*** Exercise data ***

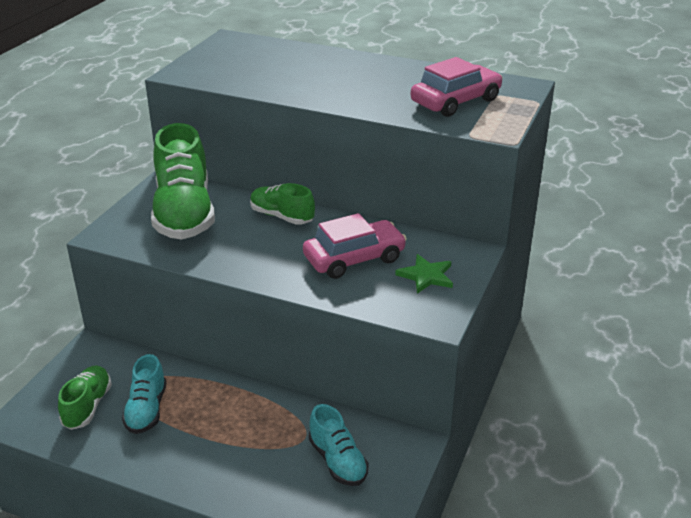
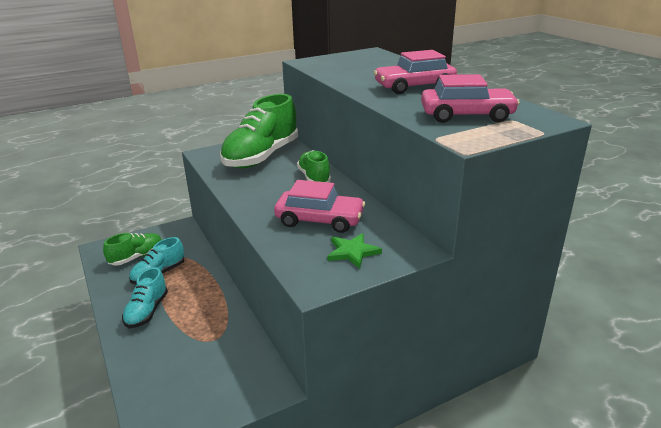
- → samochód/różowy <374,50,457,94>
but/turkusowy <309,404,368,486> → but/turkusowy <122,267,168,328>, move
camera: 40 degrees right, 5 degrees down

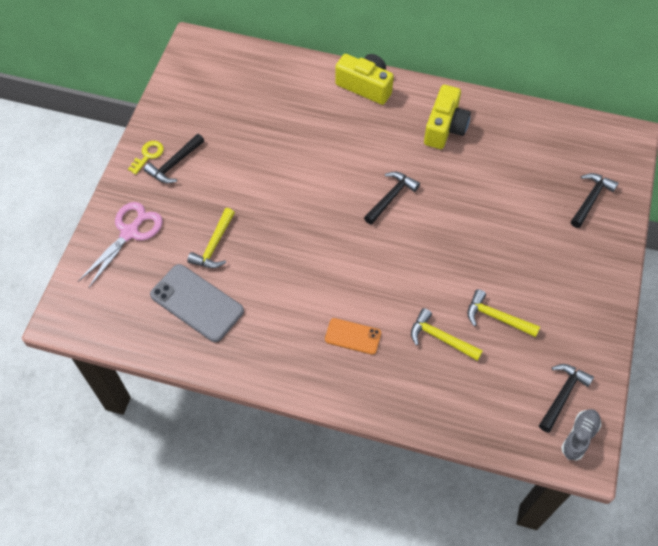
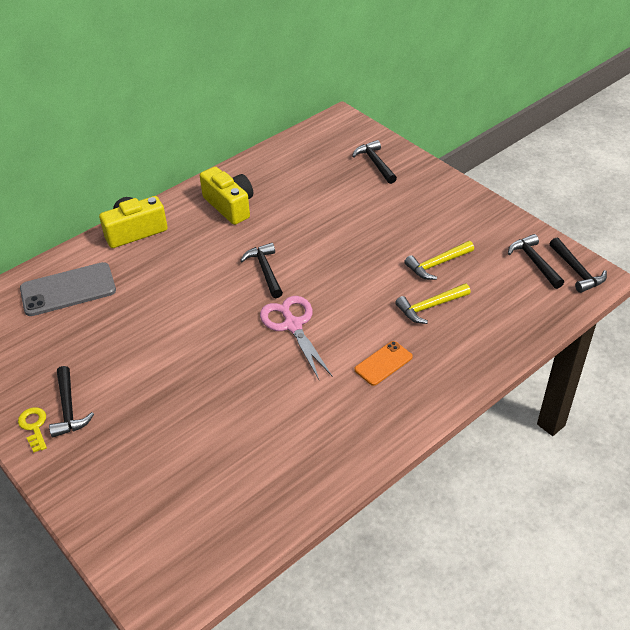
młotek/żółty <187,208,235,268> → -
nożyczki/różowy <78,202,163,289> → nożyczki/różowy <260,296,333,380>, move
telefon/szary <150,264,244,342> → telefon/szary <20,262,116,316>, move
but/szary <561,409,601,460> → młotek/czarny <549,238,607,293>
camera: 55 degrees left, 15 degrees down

***

▶ What you are asked to do
Please write out all the data word for word, but keep every picture out.

▶ Written answer
- → samochód/różowy <374,50,457,94>
but/turkusowy <309,404,368,486> → but/turkusowy <122,267,168,328>, move
camera: 40 degrees right, 5 degrees down

młotek/żółty <187,208,235,268> → -
nożyczki/różowy <78,202,163,289> → nożyczki/różowy <260,296,333,380>, move
telefon/szary <150,264,244,342> → telefon/szary <20,262,116,316>, move
but/szary <561,409,601,460> → młotek/czarny <549,238,607,293>
camera: 55 degrees left, 15 degrees down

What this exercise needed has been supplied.